(Object change listings)
══════

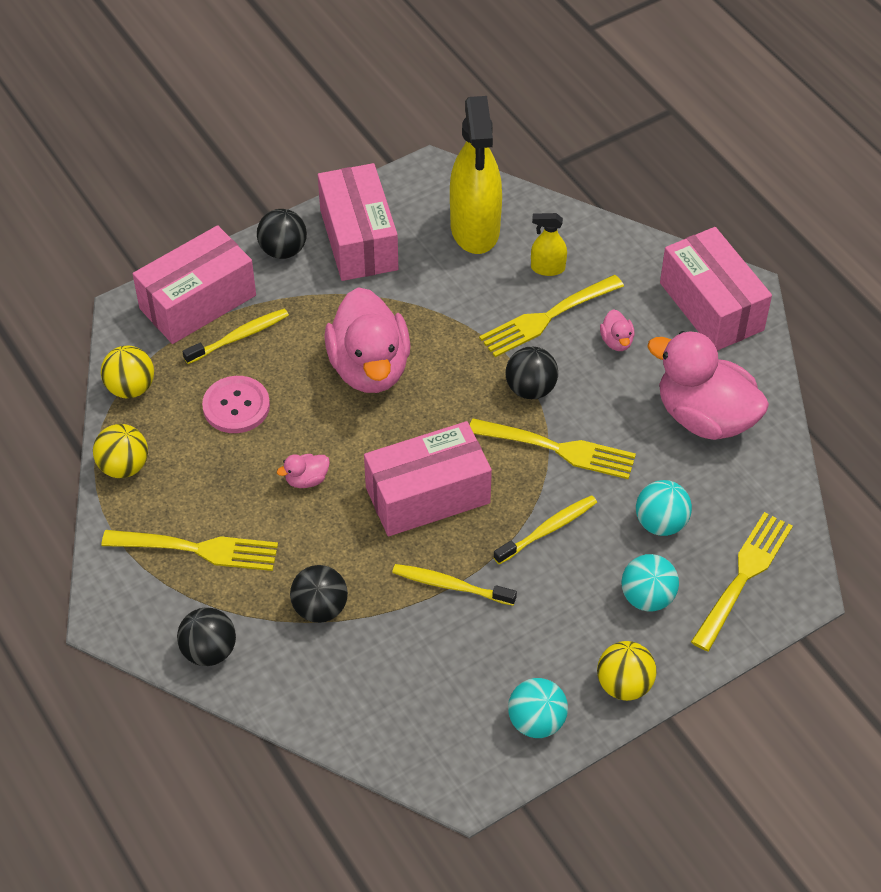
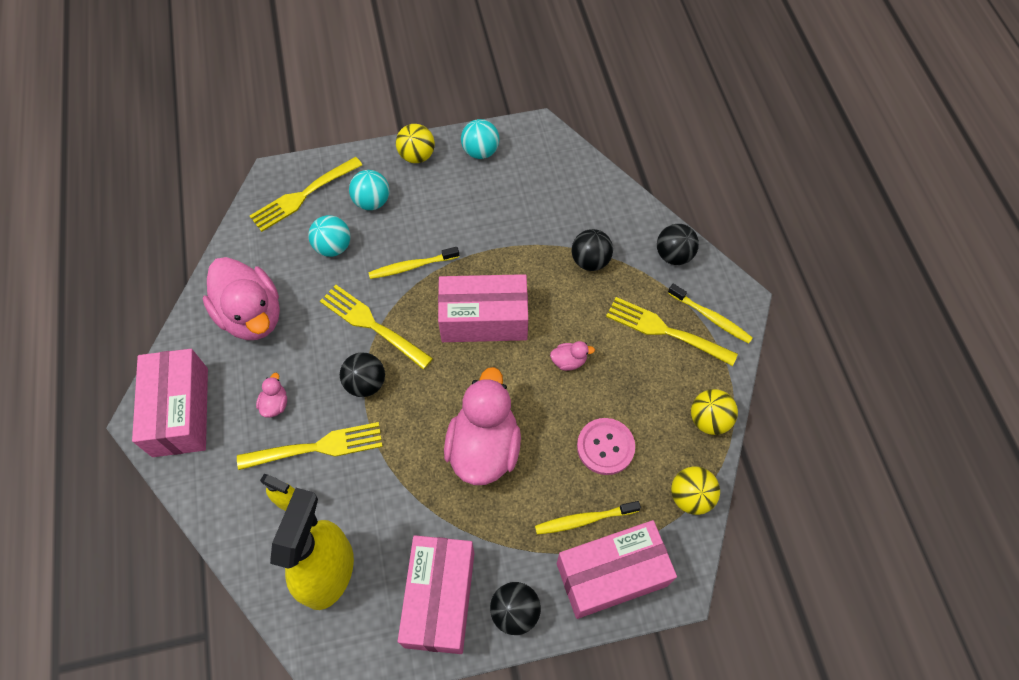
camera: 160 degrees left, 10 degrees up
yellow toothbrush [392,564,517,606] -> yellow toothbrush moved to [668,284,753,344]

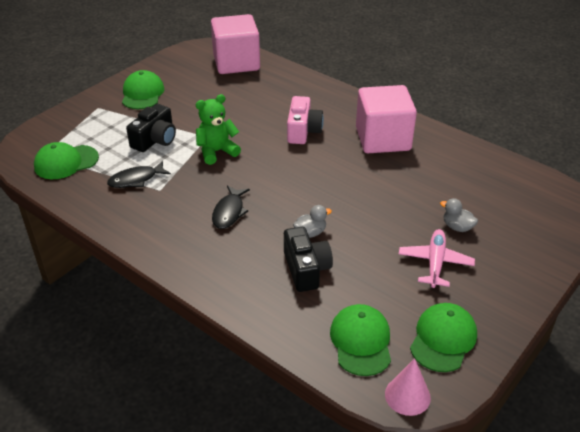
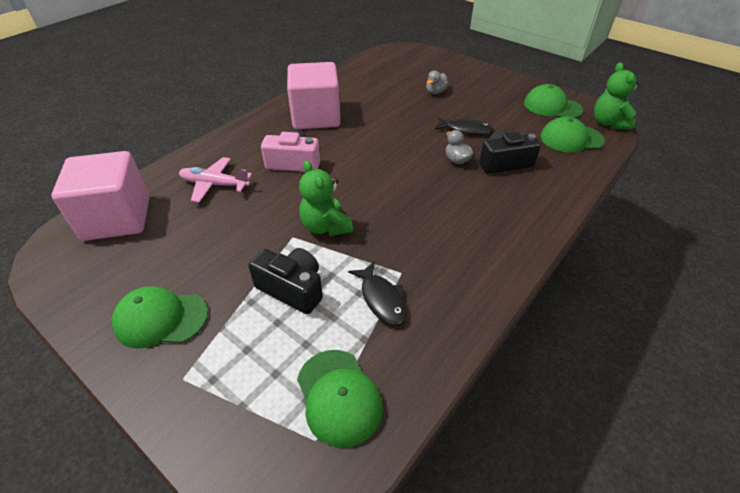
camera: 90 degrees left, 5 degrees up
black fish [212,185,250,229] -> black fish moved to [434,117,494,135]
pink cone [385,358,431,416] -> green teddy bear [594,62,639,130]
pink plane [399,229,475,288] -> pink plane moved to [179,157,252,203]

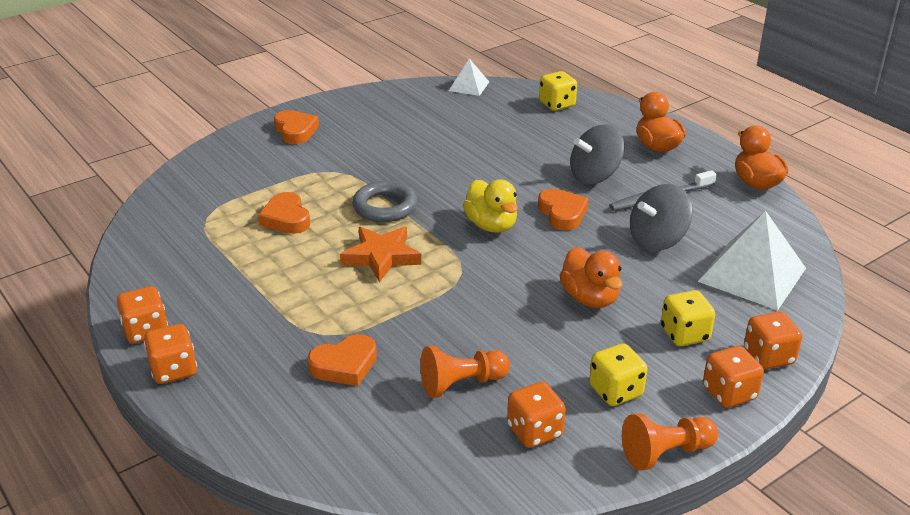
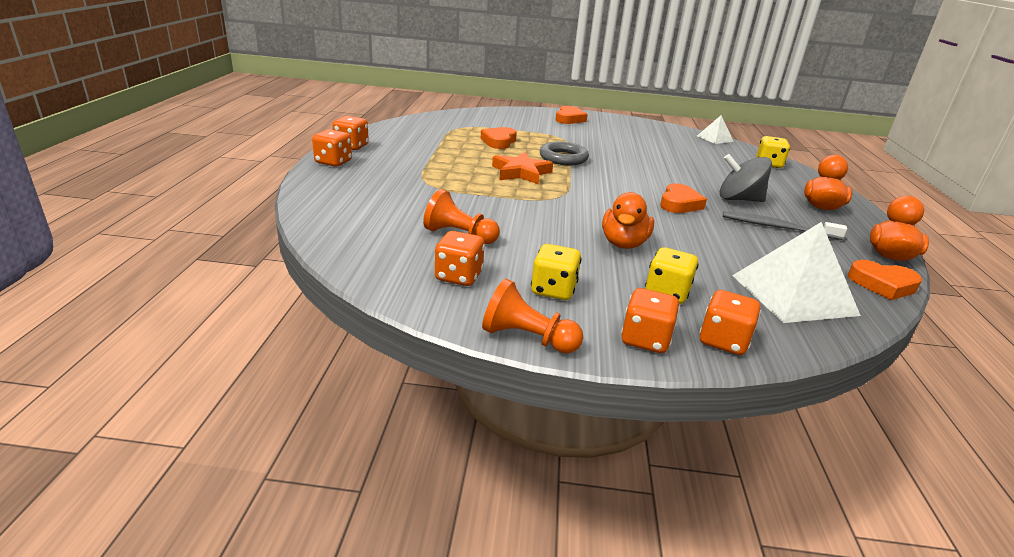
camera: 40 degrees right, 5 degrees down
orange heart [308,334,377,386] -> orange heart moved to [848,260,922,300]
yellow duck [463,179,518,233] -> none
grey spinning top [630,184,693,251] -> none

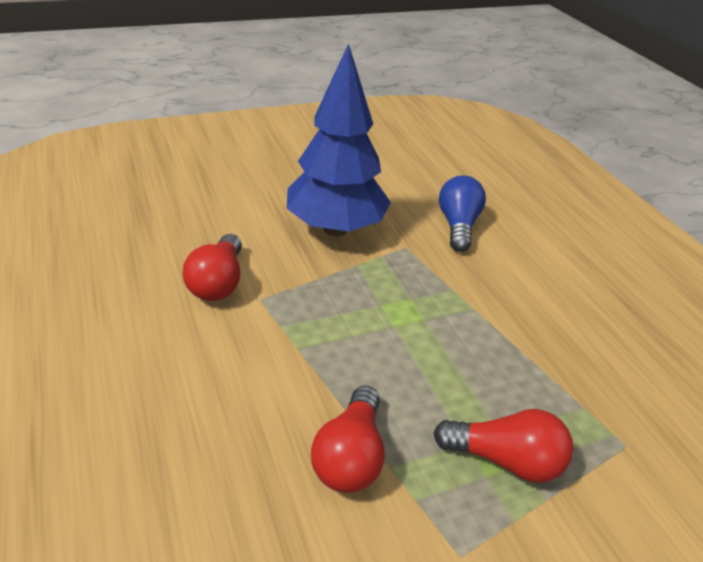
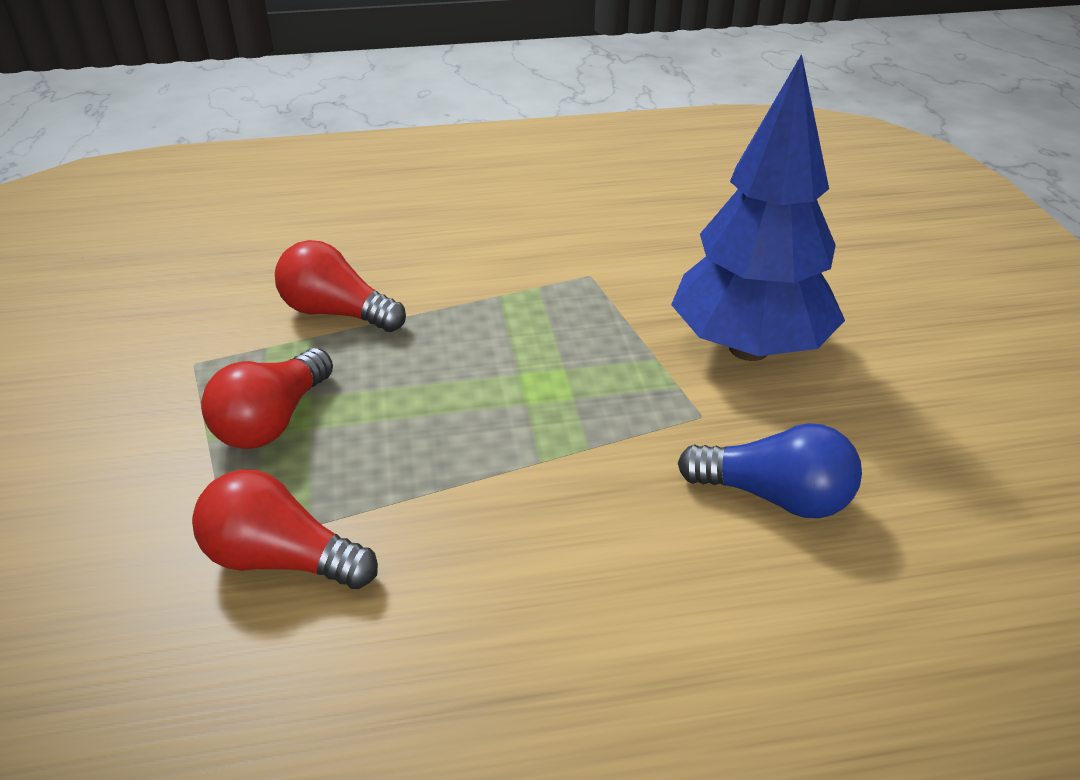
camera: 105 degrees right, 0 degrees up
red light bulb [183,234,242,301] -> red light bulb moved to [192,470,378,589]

══════

* [Work instructions] Copy each line above containing the string "yellow".

* [Your response]
yellow toothbrush [392,564,517,606] -> yellow toothbrush moved to [668,284,753,344]
yellow duck [463,179,518,233] -> none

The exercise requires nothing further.